(Edit difference data)
*****

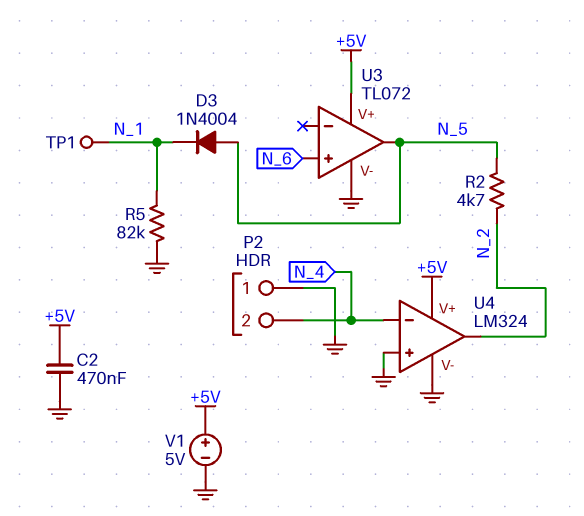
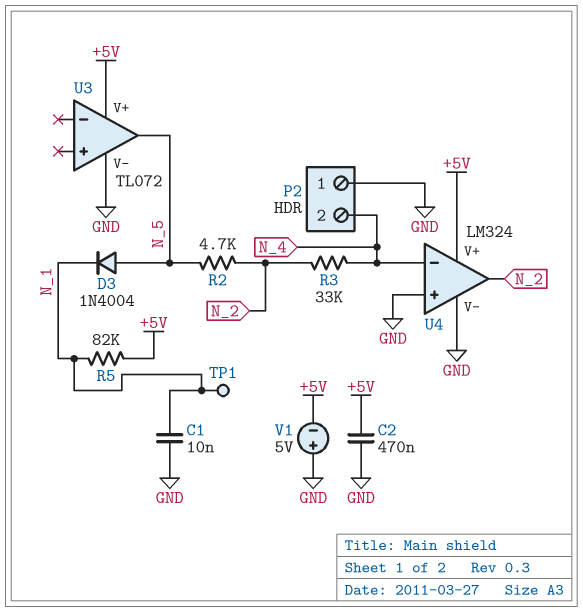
C1: none -> 10nF (GND, N_1)
R3: none -> 33k (N_2, N_4)
R5: 82k (GND, N_1) -> 82k (+5V, N_1)
U3 pin in+: N_6 -> none
V1: 5V (plus +5V, minus GND) -> 5V (plus GND, minus +5V)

*****

> _Work item_:
Reproduce every entry word for word, but omit the pictures.

> _Solution to this problem_:
C1: none -> 10nF (GND, N_1)
R3: none -> 33k (N_2, N_4)
R5: 82k (GND, N_1) -> 82k (+5V, N_1)
U3 pin in+: N_6 -> none
V1: 5V (plus +5V, minus GND) -> 5V (plus GND, minus +5V)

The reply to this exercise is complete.